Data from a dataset
----
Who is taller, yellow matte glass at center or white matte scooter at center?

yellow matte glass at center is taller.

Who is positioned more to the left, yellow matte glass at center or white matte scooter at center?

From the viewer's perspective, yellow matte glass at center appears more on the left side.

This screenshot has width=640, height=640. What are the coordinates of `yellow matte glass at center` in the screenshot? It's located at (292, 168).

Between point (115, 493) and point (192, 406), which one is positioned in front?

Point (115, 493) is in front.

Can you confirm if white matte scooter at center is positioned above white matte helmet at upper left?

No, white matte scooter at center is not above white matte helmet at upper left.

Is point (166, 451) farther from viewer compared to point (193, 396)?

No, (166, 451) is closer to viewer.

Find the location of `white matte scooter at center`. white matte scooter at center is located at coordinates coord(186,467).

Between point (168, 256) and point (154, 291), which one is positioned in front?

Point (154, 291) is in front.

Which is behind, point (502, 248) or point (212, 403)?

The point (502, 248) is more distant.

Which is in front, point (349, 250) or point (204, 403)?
----
Exercise aim:
Quote verbatim the part of the data that opens with the line containing "Point (115, 493) is in front." and closes with the line containing "No, (166, 451) is closer to viewer.", including both of those lines.

Reply to the exercise:
Point (115, 493) is in front.

Can you confirm if white matte scooter at center is positioned above white matte helmet at upper left?

No, white matte scooter at center is not above white matte helmet at upper left.

Is point (166, 451) farther from viewer compared to point (193, 396)?

No, (166, 451) is closer to viewer.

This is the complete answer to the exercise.